Assignment. Isolate every line in the data with the string "camera" and copy it.
*** Opening Dataset excerpts ***
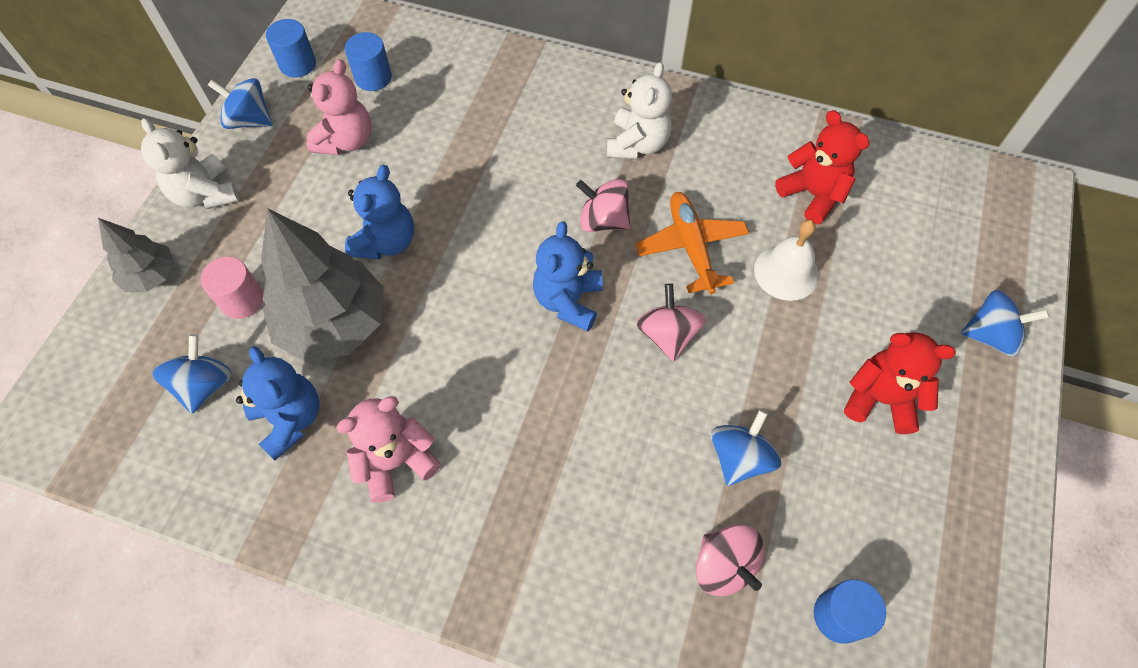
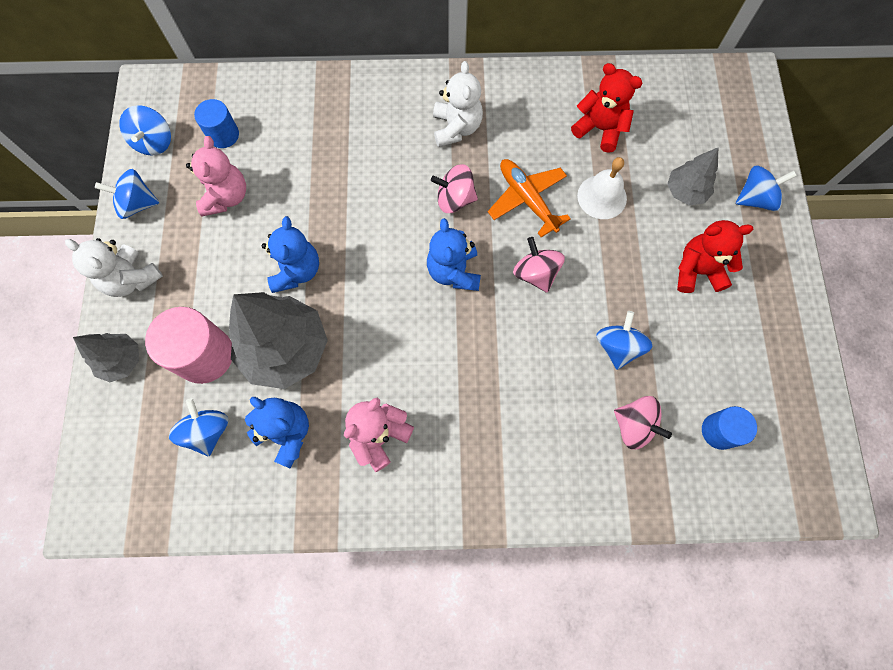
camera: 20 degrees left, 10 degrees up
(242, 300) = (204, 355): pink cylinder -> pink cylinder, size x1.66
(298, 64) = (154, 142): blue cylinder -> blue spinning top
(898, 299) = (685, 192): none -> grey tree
*** Closing Dataset excerpts ***
*** Opening Dataset excerpts ***
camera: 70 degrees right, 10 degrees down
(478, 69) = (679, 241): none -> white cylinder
*** Closing Dataset excerpts ***
Exercise output.
camera: 20 degrees left, 10 degrees up
camera: 70 degrees right, 10 degrees down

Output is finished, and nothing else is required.